WORK TO COMPLETE —
Every line from the one containing "This is a 0.09" to the last line of the listing below should be given again exactly.

[[ SUPPLIED RECORDS, beginning ]]

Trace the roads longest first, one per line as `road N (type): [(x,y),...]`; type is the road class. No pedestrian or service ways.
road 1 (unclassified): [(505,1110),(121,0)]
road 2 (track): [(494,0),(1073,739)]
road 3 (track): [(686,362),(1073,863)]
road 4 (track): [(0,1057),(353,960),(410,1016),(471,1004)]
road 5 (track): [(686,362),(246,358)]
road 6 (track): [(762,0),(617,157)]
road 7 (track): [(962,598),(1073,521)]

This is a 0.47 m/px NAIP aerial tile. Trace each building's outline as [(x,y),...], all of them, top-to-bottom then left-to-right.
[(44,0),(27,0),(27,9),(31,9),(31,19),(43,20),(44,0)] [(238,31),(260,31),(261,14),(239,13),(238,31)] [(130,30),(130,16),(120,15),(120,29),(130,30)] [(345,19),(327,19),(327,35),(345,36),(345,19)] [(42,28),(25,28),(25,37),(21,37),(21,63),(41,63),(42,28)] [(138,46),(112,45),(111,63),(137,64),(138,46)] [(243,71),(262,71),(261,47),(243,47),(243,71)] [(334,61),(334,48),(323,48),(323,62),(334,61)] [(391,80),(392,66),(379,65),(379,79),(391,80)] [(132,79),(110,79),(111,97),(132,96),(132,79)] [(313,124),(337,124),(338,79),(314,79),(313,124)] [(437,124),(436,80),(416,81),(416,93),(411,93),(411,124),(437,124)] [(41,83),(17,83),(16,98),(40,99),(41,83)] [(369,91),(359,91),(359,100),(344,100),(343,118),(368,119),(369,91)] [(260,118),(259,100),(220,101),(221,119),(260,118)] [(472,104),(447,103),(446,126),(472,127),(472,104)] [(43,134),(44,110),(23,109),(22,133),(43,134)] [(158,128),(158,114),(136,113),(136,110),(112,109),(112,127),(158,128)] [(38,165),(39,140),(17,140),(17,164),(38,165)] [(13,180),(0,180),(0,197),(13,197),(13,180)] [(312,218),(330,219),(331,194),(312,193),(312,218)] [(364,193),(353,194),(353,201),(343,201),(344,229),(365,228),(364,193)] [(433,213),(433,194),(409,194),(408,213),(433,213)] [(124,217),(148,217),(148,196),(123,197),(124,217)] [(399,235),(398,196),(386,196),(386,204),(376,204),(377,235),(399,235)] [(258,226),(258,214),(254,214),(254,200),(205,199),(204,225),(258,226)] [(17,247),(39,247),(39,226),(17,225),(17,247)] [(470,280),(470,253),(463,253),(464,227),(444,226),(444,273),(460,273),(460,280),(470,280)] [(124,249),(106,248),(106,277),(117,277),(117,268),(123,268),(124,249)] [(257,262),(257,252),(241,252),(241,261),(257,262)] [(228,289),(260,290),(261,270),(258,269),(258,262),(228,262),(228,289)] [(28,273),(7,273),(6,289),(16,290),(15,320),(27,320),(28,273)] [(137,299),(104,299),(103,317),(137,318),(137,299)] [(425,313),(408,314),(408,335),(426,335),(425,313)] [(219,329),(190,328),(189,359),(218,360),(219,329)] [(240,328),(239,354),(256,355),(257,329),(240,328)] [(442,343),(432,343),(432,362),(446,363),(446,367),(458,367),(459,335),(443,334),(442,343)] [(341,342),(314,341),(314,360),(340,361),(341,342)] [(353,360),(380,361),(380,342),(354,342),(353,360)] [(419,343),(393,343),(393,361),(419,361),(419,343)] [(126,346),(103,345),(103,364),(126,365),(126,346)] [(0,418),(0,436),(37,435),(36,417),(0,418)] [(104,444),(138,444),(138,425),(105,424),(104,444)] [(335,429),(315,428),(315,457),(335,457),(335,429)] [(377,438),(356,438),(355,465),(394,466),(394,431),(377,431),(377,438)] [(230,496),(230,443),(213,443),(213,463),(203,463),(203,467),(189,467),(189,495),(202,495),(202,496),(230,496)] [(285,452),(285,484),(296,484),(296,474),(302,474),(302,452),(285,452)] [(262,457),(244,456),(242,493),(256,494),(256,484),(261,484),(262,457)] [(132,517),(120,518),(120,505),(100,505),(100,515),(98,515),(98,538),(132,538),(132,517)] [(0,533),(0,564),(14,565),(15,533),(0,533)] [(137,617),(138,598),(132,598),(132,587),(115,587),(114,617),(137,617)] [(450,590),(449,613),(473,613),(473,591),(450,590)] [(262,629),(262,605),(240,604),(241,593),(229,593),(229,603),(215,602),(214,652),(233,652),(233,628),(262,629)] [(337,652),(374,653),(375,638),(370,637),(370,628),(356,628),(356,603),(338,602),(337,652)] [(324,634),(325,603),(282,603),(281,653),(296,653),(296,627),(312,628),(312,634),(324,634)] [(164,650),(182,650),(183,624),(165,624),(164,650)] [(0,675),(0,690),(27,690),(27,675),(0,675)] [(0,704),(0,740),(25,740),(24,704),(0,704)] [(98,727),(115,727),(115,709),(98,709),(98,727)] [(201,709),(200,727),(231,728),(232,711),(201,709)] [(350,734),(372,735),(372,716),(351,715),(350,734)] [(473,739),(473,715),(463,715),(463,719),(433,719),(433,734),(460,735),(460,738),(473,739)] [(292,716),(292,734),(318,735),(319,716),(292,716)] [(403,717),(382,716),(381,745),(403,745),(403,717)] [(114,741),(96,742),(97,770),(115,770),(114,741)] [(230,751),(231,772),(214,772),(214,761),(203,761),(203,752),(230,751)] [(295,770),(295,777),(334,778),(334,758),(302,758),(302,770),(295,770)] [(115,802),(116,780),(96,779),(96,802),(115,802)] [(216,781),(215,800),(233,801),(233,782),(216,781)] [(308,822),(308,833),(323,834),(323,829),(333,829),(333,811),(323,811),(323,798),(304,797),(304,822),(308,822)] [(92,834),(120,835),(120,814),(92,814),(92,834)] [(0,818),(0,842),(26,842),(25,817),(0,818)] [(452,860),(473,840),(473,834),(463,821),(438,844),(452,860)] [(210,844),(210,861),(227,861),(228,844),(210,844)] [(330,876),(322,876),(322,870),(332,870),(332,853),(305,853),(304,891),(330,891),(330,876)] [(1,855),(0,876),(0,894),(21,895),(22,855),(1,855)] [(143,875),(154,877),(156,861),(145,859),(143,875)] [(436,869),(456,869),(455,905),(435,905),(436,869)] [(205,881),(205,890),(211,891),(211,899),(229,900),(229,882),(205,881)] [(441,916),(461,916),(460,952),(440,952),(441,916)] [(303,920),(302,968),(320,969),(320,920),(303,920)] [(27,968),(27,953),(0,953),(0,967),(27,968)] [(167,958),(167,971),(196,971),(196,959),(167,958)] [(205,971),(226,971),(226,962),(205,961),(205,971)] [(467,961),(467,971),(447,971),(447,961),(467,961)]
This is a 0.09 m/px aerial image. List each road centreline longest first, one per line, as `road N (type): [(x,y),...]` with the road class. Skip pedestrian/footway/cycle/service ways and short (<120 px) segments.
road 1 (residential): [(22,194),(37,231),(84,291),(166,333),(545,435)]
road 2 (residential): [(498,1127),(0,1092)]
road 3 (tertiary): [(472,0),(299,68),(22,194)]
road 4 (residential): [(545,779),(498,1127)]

[[ SUPPLIED RECORDS, end ]]

OUTPUT —
This is a 0.09 m/px aerial image. List each road centreline longest first, one per line, as `road N (type): [(x,y),...]` with the road class. Skip pedestrian/footway/cycle/service ways and short (<120 px) segments.
road 1 (residential): [(22,194),(37,231),(84,291),(166,333),(545,435)]
road 2 (residential): [(498,1127),(0,1092)]
road 3 (tertiary): [(472,0),(299,68),(22,194)]
road 4 (residential): [(545,779),(498,1127)]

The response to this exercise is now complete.